**Assigned task**: In the records below, find each line that holds "green" and return it.

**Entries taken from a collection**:
-*-

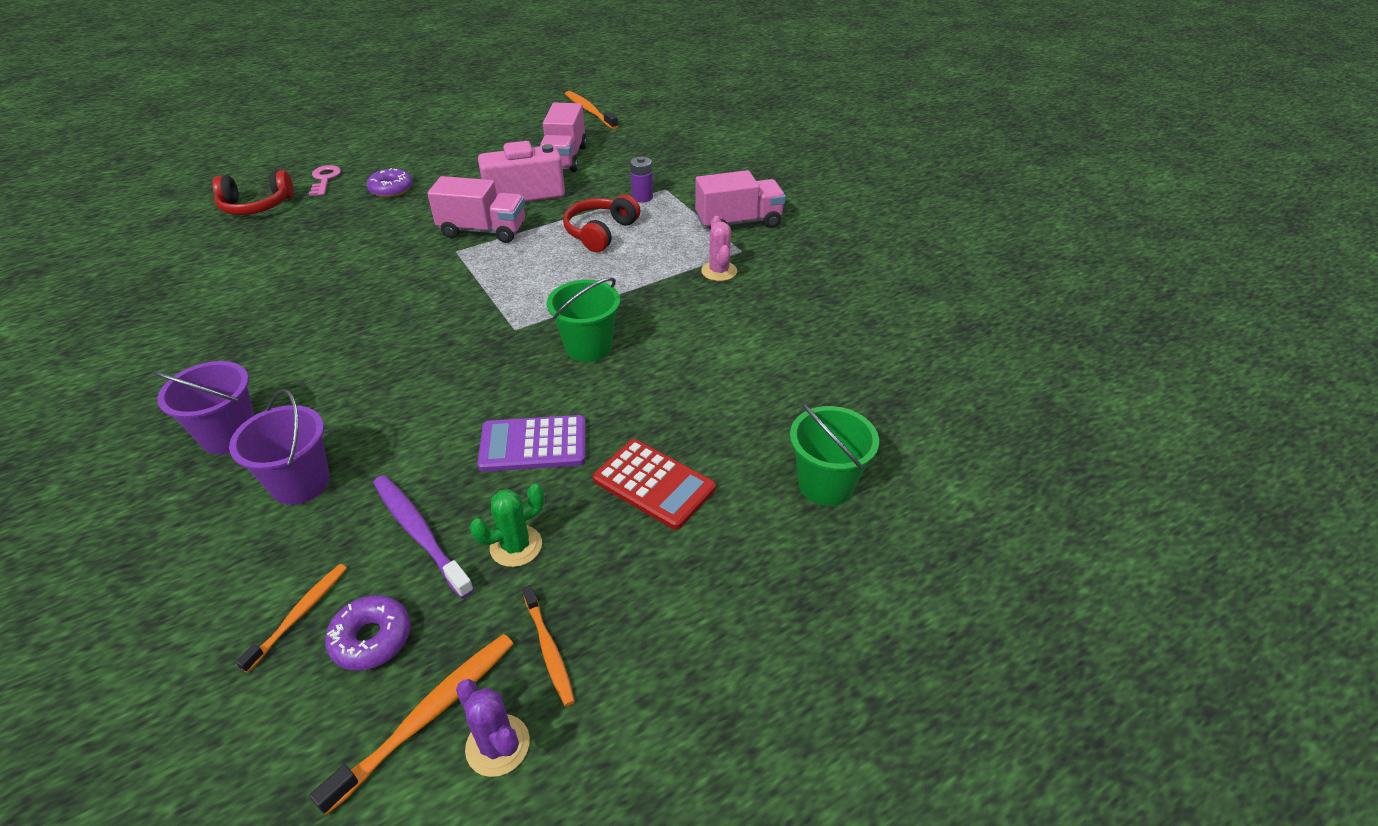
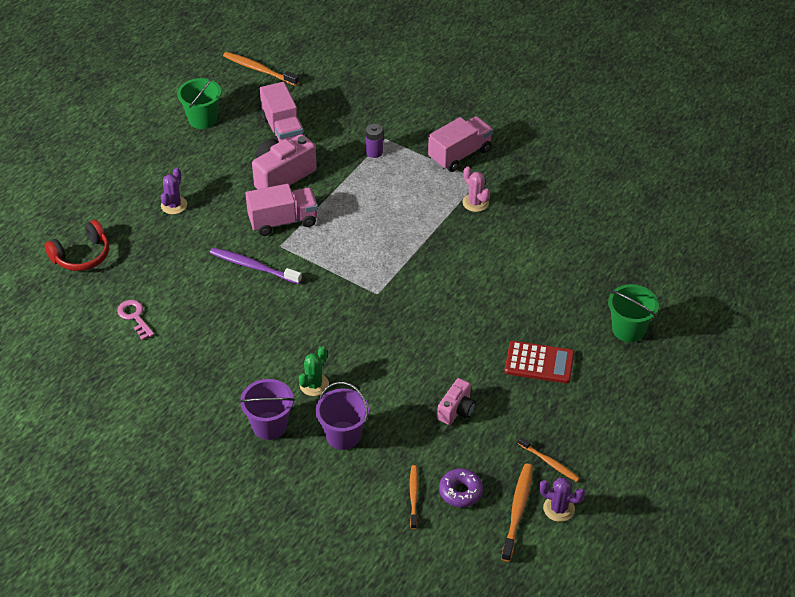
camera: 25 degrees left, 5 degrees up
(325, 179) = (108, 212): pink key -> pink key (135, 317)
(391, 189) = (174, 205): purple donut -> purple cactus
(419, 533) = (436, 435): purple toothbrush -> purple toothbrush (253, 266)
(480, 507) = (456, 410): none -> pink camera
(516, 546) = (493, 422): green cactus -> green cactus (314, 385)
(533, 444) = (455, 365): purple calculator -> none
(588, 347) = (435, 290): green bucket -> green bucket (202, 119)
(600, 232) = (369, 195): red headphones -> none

-*-

**Result**:
(516, 546) = (493, 422): green cactus -> green cactus (314, 385)
(588, 347) = (435, 290): green bucket -> green bucket (202, 119)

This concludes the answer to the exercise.